INFORMATION PROVIDED:
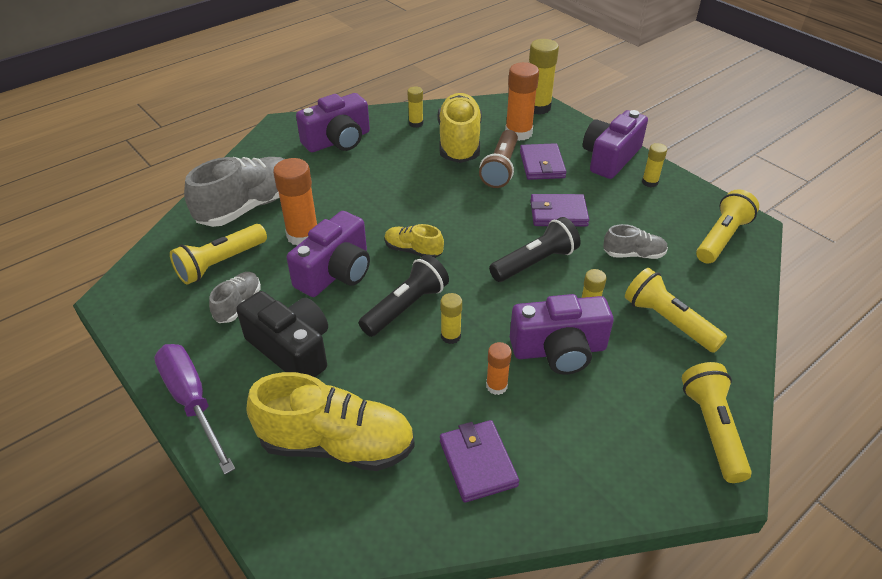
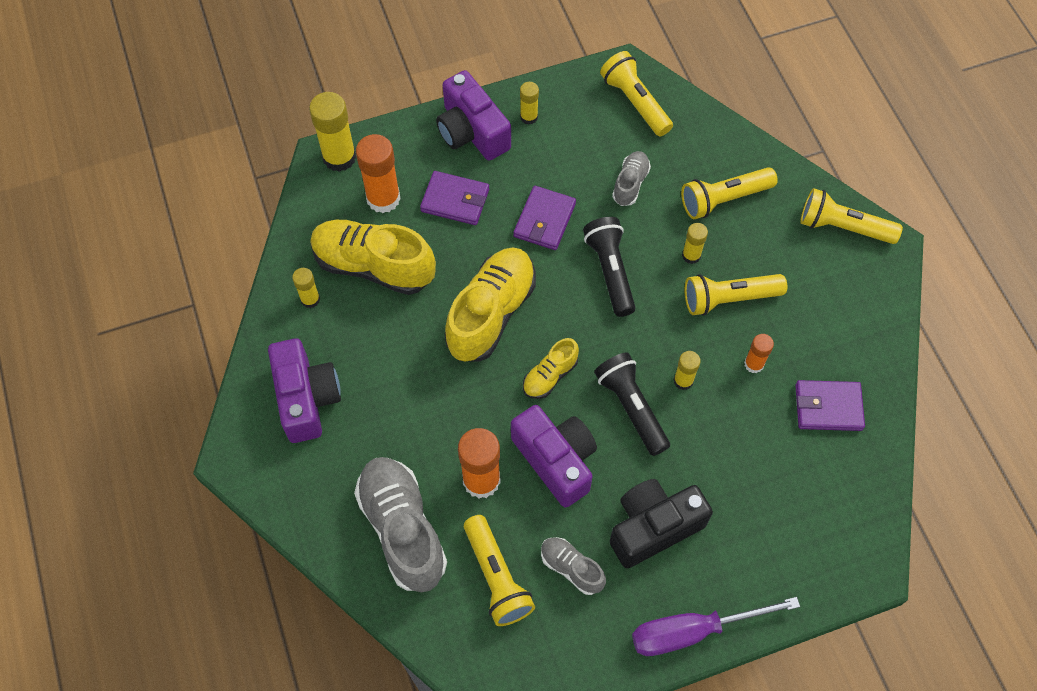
camera: 70 degrees left, 20 degrees up
(337, 444) = (779, 512): yellow shoe -> yellow shoe (491, 313)
(500, 168) = (444, 243): brown flashlight -> none
(559, 350) = (729, 299): purple camera -> yellow flashlight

WORK REQUEST: Leaving the pictures out, output all of the listing exactly.

OUTPUT OF THE EXERCISE:
camera: 70 degrees left, 20 degrees up
(337, 444) = (779, 512): yellow shoe -> yellow shoe (491, 313)
(500, 168) = (444, 243): brown flashlight -> none
(559, 350) = (729, 299): purple camera -> yellow flashlight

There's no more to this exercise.